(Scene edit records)
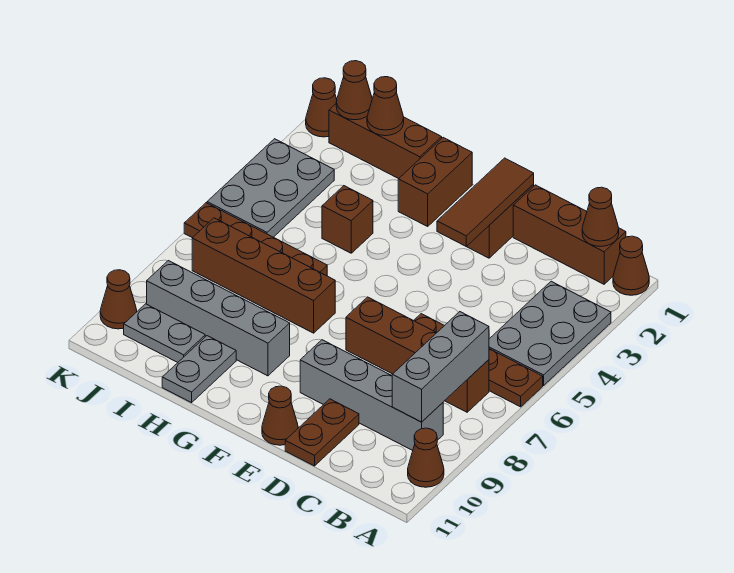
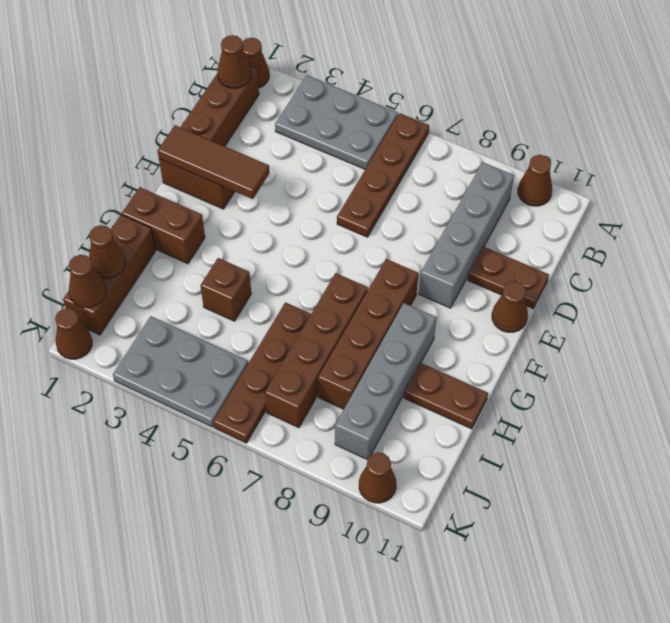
brown brick B7:E7 level 1 -> brown brick F8:I8 level 1
grey brick B7:B9 level 2 -> none
grey plate H10:H11 level 1 -> brown plate H10:H11 level 1
grey plate I10:J10 level 1 -> none

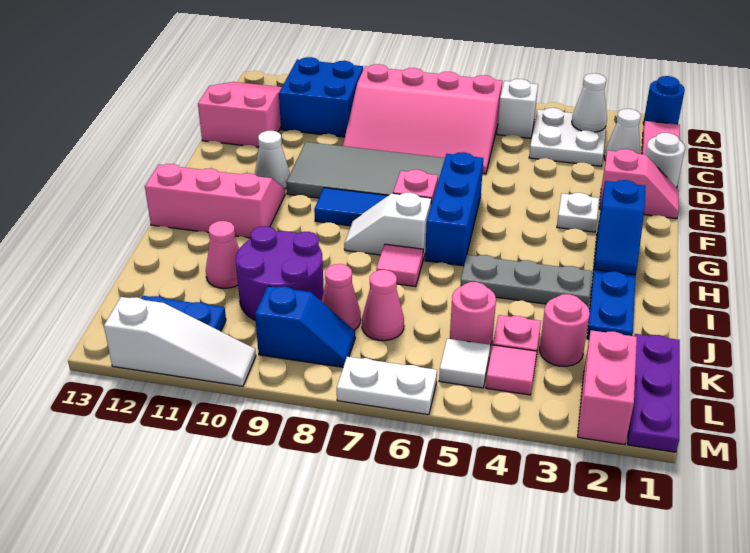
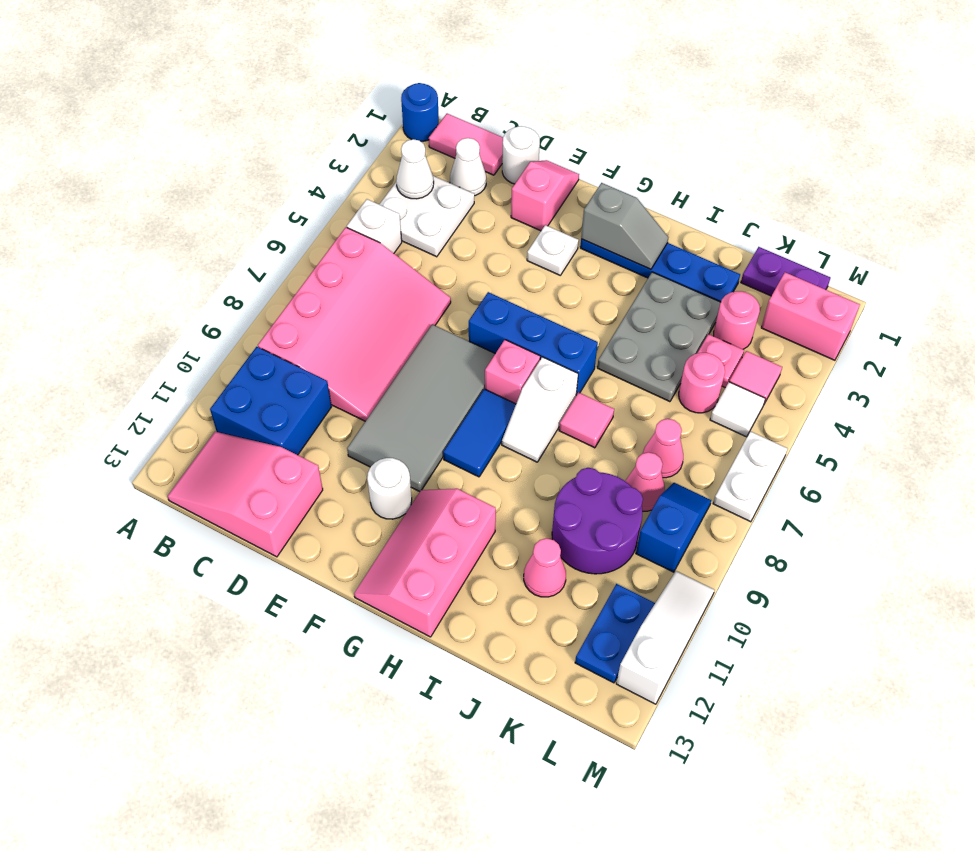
white cone F11 level 1 -> white round brick F11 level 1
blue slope G2:H2 level 2 top G -> grey slope G2:H2 level 2 top G
grey plate I3:I5 level 1 -> grey plate I3:J5 level 1
purple plate K1:M1 level 1 -> purple plate K1:L1 level 1

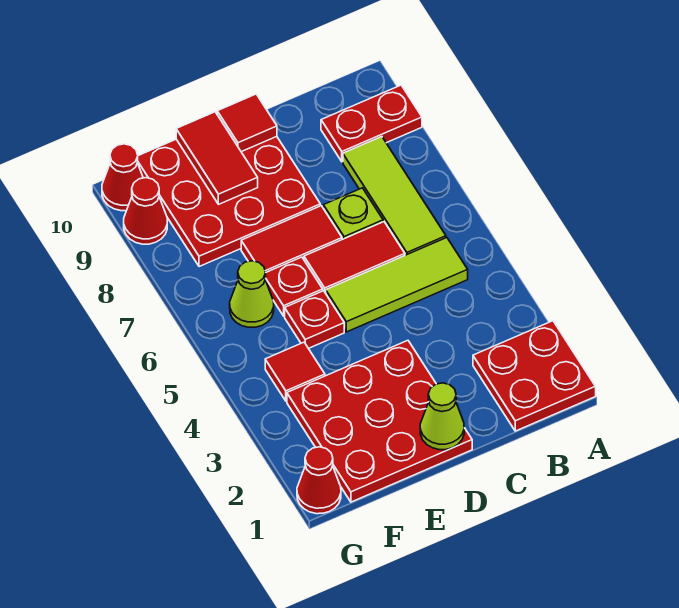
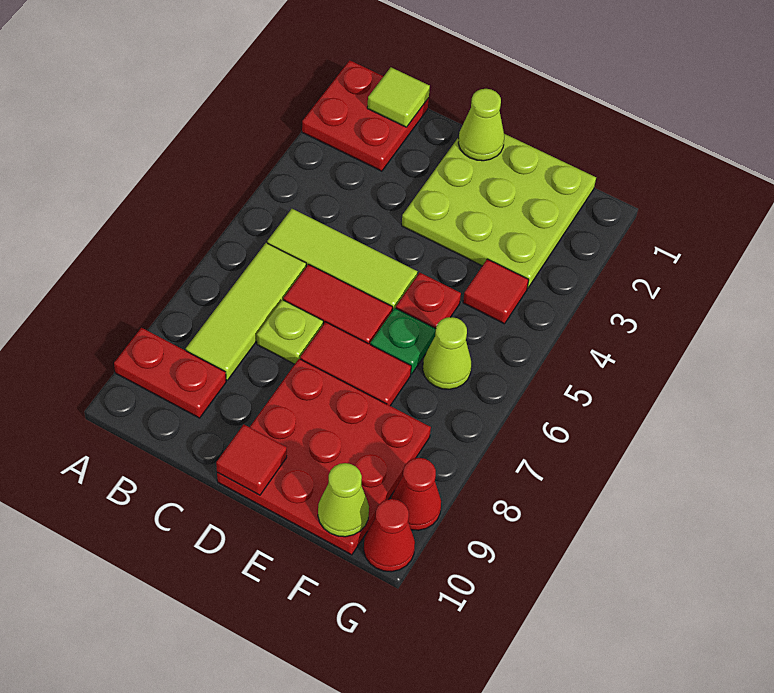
none -> lime tile B1 level 2
red plate D1:F3 level 1 -> lime plate D1:F3 level 1
red plate E6 level 1 -> green plate E6 level 1
red tile E9:E10 level 2 -> none
none -> lime cone F10 level 2
red cone G1 level 1 -> none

### Work instruction
Could you output the lines above exactly, with no pictures included?

### Response
brown brick B7:E7 level 1 -> brown brick F8:I8 level 1
grey brick B7:B9 level 2 -> none
grey plate H10:H11 level 1 -> brown plate H10:H11 level 1
grey plate I10:J10 level 1 -> none

white cone F11 level 1 -> white round brick F11 level 1
blue slope G2:H2 level 2 top G -> grey slope G2:H2 level 2 top G
grey plate I3:I5 level 1 -> grey plate I3:J5 level 1
purple plate K1:M1 level 1 -> purple plate K1:L1 level 1

none -> lime tile B1 level 2
red plate D1:F3 level 1 -> lime plate D1:F3 level 1
red plate E6 level 1 -> green plate E6 level 1
red tile E9:E10 level 2 -> none
none -> lime cone F10 level 2
red cone G1 level 1 -> none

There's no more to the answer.